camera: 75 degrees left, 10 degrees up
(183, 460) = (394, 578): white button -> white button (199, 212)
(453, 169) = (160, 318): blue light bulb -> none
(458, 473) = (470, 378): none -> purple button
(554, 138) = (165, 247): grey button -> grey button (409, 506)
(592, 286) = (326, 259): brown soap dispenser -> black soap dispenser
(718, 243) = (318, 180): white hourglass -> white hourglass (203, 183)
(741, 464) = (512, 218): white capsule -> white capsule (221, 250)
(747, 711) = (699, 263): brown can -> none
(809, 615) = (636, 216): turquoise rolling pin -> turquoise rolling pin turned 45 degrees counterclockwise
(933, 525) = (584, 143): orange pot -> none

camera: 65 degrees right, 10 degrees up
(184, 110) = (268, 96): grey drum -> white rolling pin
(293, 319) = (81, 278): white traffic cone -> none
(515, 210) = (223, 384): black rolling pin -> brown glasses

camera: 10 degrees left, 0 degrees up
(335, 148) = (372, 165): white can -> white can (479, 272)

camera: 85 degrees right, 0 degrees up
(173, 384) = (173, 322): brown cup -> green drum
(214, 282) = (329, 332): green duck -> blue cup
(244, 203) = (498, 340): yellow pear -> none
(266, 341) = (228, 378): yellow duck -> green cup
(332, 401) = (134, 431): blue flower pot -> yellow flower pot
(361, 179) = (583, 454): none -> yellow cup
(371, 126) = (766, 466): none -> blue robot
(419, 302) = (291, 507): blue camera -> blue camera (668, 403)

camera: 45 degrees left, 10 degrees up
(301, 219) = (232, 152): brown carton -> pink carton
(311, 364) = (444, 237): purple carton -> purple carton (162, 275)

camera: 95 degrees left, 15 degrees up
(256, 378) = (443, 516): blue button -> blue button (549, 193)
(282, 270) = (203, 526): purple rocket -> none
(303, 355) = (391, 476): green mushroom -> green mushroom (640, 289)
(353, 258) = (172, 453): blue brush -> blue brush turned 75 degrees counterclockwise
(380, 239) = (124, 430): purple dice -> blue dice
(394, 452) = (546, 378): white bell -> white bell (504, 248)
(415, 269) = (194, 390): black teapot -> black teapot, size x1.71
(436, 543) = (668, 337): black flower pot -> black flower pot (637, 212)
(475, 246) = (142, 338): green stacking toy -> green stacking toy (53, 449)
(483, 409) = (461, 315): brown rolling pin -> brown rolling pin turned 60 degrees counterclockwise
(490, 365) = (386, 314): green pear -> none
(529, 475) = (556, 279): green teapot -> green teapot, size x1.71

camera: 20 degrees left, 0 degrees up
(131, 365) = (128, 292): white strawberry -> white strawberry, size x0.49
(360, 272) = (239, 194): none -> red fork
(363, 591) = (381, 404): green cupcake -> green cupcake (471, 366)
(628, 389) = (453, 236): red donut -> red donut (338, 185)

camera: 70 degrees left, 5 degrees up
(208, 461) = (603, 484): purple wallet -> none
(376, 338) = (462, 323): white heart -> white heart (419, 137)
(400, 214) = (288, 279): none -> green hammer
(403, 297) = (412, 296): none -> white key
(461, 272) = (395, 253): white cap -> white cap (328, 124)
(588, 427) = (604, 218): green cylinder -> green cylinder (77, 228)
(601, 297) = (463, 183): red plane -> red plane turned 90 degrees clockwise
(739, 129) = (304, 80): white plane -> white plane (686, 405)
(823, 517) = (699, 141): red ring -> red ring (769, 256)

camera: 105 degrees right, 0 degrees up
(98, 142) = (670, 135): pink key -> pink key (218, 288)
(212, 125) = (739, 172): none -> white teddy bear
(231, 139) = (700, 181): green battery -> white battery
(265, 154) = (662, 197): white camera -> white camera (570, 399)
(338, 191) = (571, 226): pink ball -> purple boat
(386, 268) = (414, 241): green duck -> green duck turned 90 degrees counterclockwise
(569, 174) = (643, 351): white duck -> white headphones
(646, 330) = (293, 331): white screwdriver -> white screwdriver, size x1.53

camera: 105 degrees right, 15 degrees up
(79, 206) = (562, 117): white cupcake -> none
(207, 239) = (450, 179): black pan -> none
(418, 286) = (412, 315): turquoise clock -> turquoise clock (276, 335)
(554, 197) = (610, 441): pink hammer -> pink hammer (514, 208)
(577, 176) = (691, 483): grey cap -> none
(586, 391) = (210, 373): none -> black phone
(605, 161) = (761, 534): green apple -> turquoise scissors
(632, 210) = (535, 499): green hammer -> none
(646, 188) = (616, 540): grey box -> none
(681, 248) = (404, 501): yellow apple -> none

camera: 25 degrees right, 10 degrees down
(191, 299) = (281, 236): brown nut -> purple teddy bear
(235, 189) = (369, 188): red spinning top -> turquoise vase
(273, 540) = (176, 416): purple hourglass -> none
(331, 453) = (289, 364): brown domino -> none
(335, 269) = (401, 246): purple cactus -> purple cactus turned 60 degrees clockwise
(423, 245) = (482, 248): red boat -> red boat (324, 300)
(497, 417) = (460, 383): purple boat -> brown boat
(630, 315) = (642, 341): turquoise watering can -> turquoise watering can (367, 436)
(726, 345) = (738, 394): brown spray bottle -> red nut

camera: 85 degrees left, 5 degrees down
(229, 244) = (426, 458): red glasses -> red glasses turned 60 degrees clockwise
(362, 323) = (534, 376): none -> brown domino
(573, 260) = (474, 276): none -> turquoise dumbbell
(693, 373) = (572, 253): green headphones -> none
───
Task brief:
Say the number of lines above that include "right", and only that.

Answer area:
5